%%

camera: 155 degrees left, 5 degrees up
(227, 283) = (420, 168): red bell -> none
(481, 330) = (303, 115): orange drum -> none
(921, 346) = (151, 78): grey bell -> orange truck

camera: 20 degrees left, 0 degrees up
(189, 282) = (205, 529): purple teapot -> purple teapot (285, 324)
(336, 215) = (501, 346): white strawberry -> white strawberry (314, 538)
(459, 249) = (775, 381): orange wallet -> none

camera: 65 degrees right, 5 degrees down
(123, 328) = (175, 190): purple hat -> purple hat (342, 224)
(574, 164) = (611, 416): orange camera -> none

%%

From the records above, extract each line exactly as shown.

camera: 155 degrees left, 5 degrees up
(227, 283) = (420, 168): red bell -> none
(481, 330) = (303, 115): orange drum -> none
(921, 346) = (151, 78): grey bell -> orange truck

camera: 20 degrees left, 0 degrees up
(189, 282) = (205, 529): purple teapot -> purple teapot (285, 324)
(336, 215) = (501, 346): white strawberry -> white strawberry (314, 538)
(459, 249) = (775, 381): orange wallet -> none

camera: 65 degrees right, 5 degrees down
(123, 328) = (175, 190): purple hat -> purple hat (342, 224)
(574, 164) = (611, 416): orange camera -> none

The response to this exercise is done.